Task to carry out:
The answer consists of the lines from the line holding "LINE pin DO: D13 -> D9" through the last line of the entries, retyped exactly, and nothing else. No pictures belong in it.

Given records:
##############################

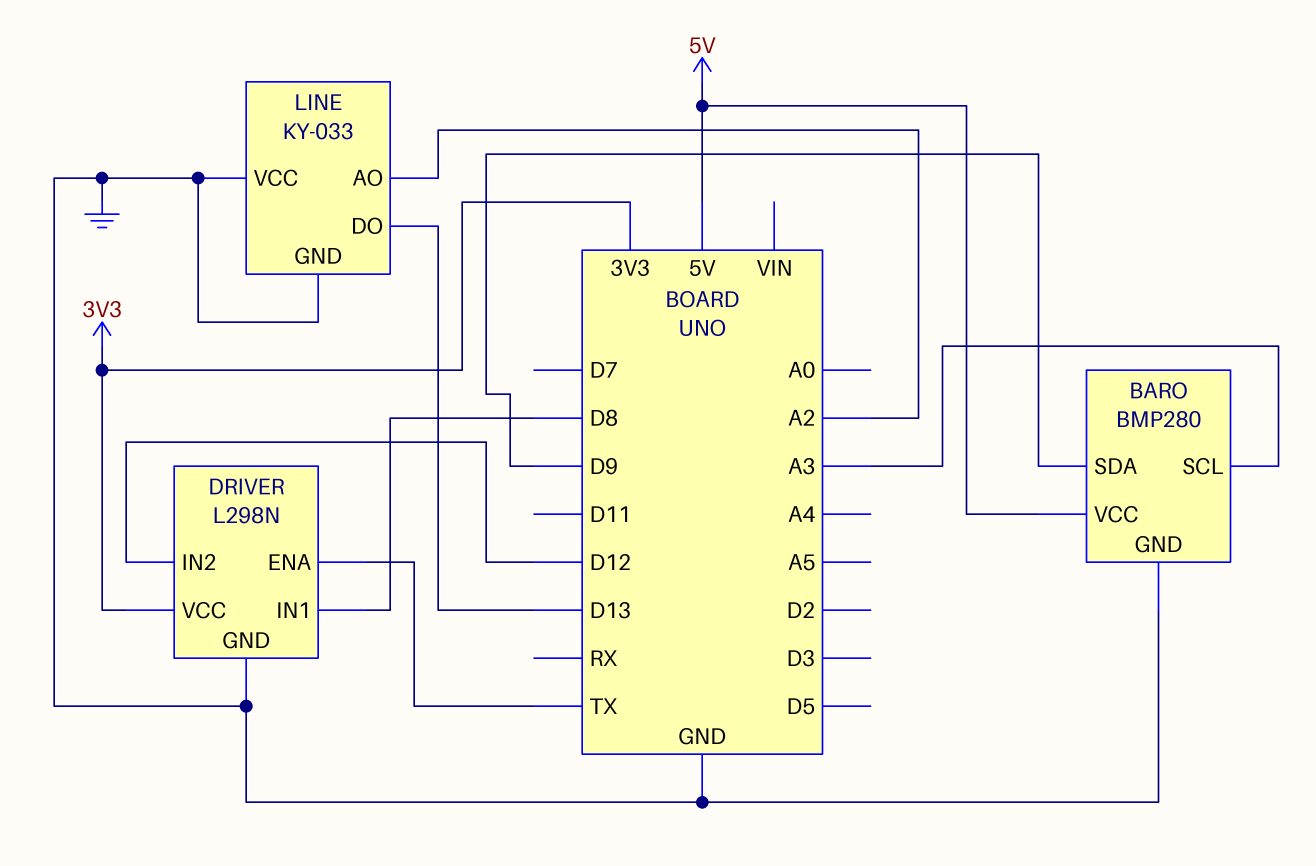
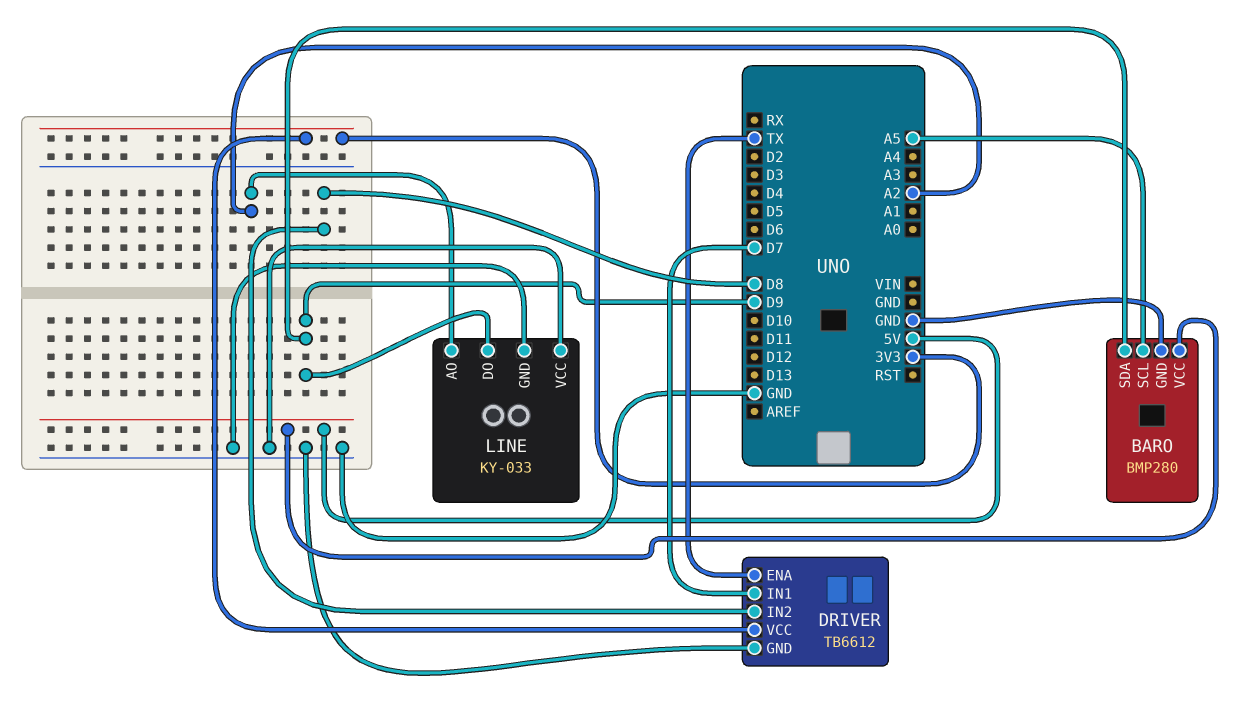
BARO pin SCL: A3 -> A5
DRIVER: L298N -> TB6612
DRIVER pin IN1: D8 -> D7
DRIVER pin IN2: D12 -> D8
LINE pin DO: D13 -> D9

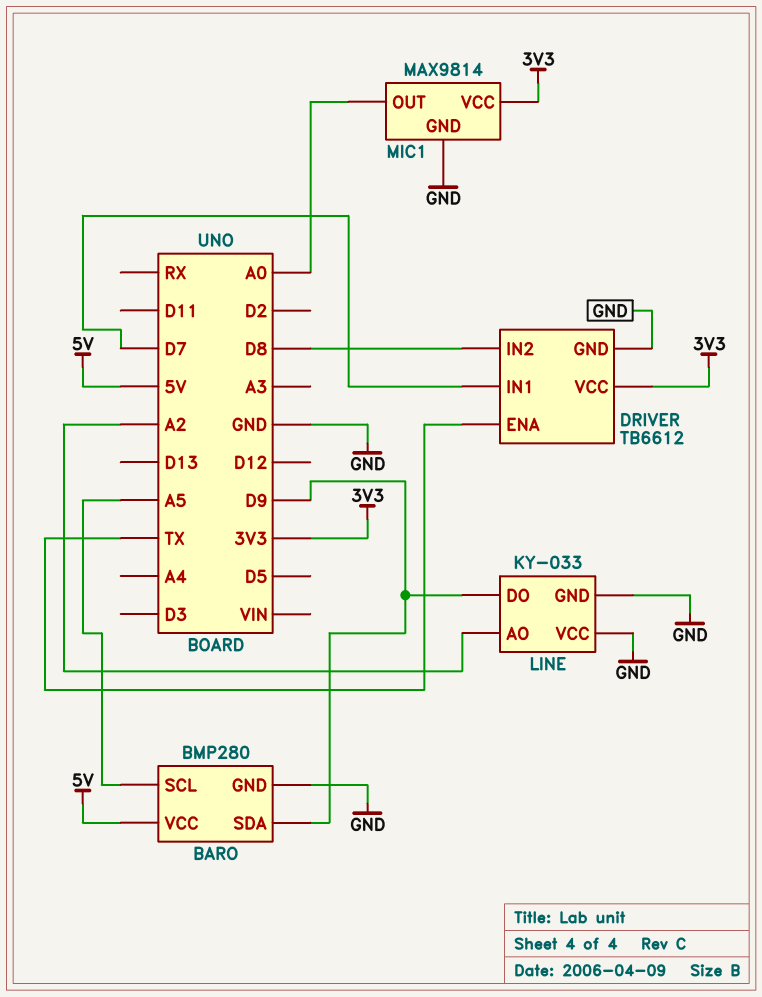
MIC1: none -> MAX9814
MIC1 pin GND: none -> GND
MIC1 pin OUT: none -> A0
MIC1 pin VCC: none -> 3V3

##############################

Solution for this exercise:
LINE pin DO: D13 -> D9

MIC1: none -> MAX9814
MIC1 pin GND: none -> GND
MIC1 pin OUT: none -> A0
MIC1 pin VCC: none -> 3V3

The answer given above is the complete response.